━━━ Supplied records

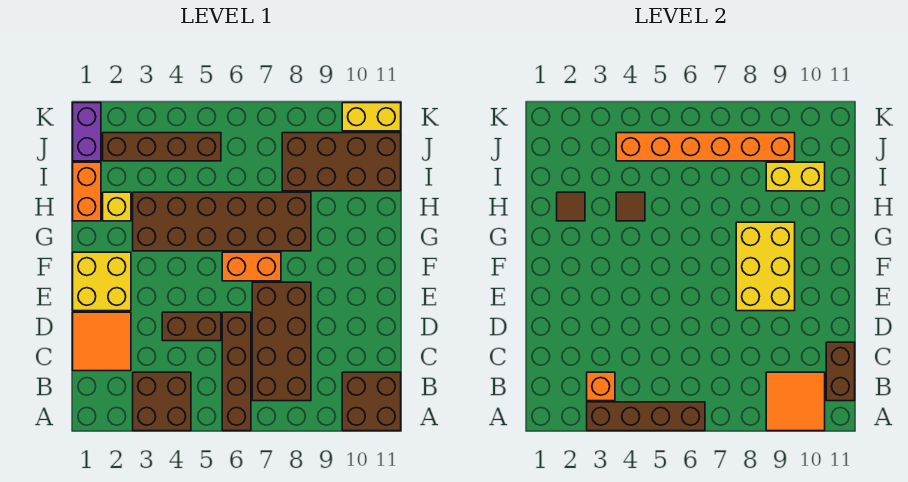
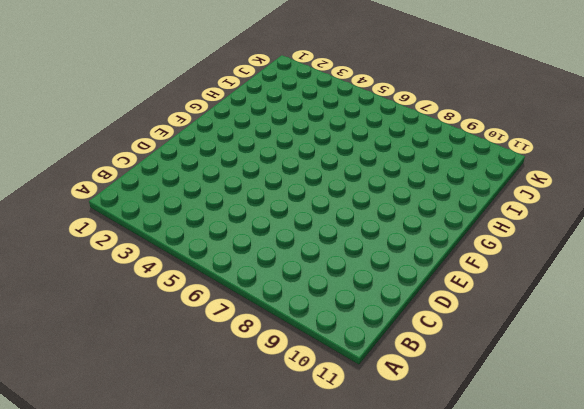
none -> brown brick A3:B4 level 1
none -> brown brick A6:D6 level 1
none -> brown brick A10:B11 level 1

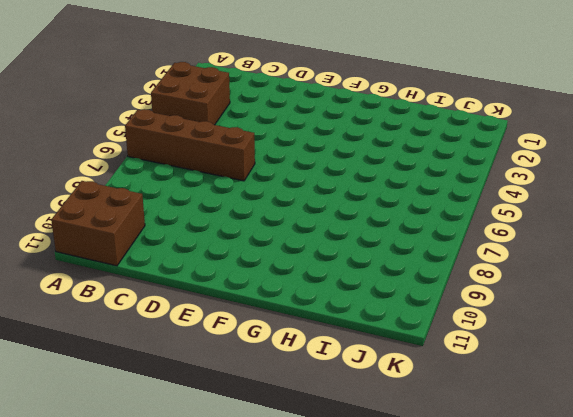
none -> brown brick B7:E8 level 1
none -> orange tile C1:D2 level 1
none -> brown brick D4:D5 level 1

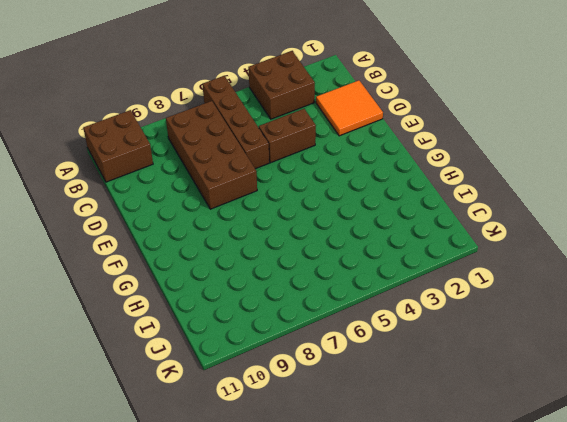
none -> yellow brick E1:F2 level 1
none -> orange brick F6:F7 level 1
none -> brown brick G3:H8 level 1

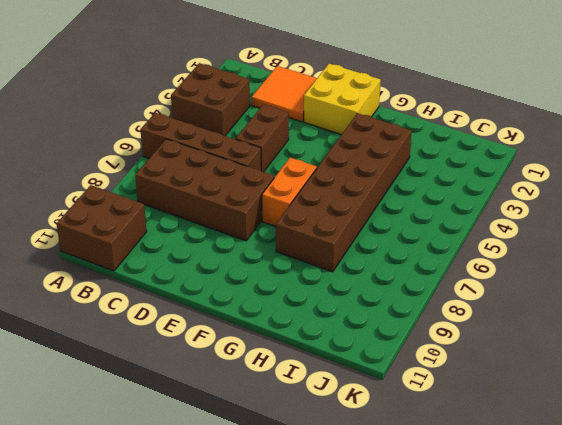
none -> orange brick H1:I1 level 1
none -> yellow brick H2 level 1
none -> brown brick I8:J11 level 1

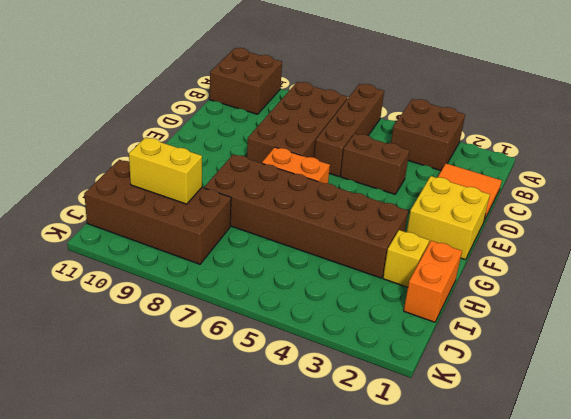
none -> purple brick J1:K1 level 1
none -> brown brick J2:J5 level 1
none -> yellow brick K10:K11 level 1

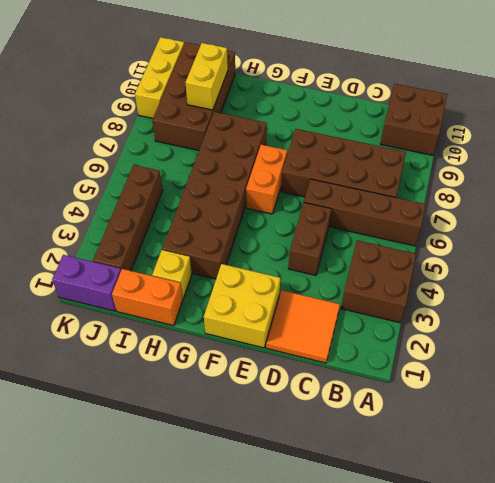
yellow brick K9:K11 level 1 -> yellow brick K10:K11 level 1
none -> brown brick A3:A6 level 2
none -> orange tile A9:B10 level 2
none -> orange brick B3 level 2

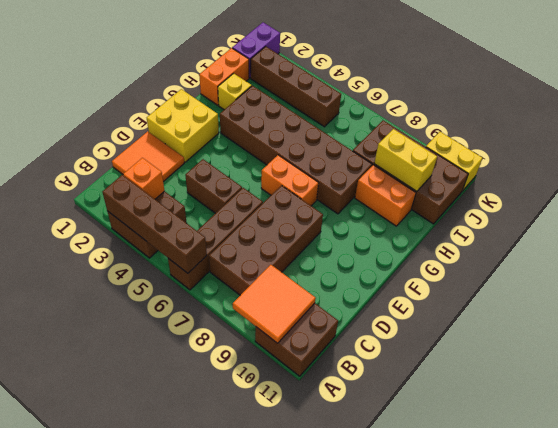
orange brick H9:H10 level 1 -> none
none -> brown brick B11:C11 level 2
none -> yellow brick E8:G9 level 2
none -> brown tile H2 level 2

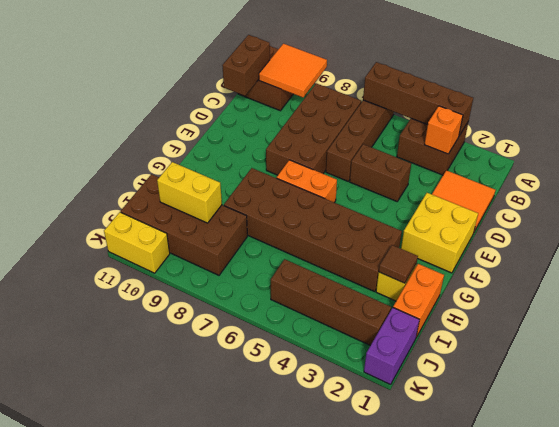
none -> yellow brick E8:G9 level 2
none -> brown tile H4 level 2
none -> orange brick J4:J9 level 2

━━━━━━

When the word "tile" shows up in a line of the entries, report that line.

Answer:
none -> orange tile C1:D2 level 1
none -> orange tile A9:B10 level 2
none -> brown tile H2 level 2
none -> brown tile H4 level 2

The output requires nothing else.